---------- Task inputs

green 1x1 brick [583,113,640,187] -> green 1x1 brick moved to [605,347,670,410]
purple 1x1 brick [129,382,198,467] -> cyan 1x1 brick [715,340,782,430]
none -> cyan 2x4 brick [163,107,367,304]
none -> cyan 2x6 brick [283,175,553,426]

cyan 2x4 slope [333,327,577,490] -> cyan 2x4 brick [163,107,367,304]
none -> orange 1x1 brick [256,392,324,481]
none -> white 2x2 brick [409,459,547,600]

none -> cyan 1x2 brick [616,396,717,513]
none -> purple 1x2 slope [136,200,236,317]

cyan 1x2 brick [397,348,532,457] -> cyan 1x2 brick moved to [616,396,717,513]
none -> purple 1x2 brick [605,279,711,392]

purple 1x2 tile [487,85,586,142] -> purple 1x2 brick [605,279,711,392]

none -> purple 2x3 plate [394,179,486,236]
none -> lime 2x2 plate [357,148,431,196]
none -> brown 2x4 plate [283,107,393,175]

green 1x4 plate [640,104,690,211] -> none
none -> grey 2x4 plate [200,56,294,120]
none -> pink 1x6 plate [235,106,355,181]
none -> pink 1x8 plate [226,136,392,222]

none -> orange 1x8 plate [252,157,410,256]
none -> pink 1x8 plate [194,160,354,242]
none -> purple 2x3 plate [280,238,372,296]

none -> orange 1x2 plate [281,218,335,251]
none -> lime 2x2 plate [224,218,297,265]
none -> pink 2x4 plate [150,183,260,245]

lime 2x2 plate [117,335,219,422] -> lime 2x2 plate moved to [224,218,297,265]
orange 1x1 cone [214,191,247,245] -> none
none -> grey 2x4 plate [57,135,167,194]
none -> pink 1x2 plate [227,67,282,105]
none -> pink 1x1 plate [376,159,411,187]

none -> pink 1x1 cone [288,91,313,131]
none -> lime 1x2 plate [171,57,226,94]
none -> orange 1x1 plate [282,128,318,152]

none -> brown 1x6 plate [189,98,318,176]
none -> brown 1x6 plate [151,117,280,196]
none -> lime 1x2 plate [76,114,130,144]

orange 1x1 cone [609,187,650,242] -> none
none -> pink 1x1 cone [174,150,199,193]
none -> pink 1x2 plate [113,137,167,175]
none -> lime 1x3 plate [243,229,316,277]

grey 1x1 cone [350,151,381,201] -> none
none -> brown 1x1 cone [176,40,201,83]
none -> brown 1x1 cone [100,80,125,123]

--------------------

What you have to do: The required output is the complete set of records, reproduced exactly.

Answer to this exercise:
green 1x1 brick [583,113,640,187] -> green 1x1 brick moved to [605,347,670,410]
purple 1x1 brick [129,382,198,467] -> cyan 1x1 brick [715,340,782,430]
none -> cyan 2x4 brick [163,107,367,304]
none -> cyan 2x6 brick [283,175,553,426]

cyan 2x4 slope [333,327,577,490] -> cyan 2x4 brick [163,107,367,304]
none -> orange 1x1 brick [256,392,324,481]
none -> white 2x2 brick [409,459,547,600]

none -> cyan 1x2 brick [616,396,717,513]
none -> purple 1x2 slope [136,200,236,317]

cyan 1x2 brick [397,348,532,457] -> cyan 1x2 brick moved to [616,396,717,513]
none -> purple 1x2 brick [605,279,711,392]

purple 1x2 tile [487,85,586,142] -> purple 1x2 brick [605,279,711,392]

none -> purple 2x3 plate [394,179,486,236]
none -> lime 2x2 plate [357,148,431,196]
none -> brown 2x4 plate [283,107,393,175]

green 1x4 plate [640,104,690,211] -> none
none -> grey 2x4 plate [200,56,294,120]
none -> pink 1x6 plate [235,106,355,181]
none -> pink 1x8 plate [226,136,392,222]

none -> orange 1x8 plate [252,157,410,256]
none -> pink 1x8 plate [194,160,354,242]
none -> purple 2x3 plate [280,238,372,296]

none -> orange 1x2 plate [281,218,335,251]
none -> lime 2x2 plate [224,218,297,265]
none -> pink 2x4 plate [150,183,260,245]

lime 2x2 plate [117,335,219,422] -> lime 2x2 plate moved to [224,218,297,265]
orange 1x1 cone [214,191,247,245] -> none
none -> grey 2x4 plate [57,135,167,194]
none -> pink 1x2 plate [227,67,282,105]
none -> pink 1x1 plate [376,159,411,187]

none -> pink 1x1 cone [288,91,313,131]
none -> lime 1x2 plate [171,57,226,94]
none -> orange 1x1 plate [282,128,318,152]

none -> brown 1x6 plate [189,98,318,176]
none -> brown 1x6 plate [151,117,280,196]
none -> lime 1x2 plate [76,114,130,144]

orange 1x1 cone [609,187,650,242] -> none
none -> pink 1x1 cone [174,150,199,193]
none -> pink 1x2 plate [113,137,167,175]
none -> lime 1x3 plate [243,229,316,277]

grey 1x1 cone [350,151,381,201] -> none
none -> brown 1x1 cone [176,40,201,83]
none -> brown 1x1 cone [100,80,125,123]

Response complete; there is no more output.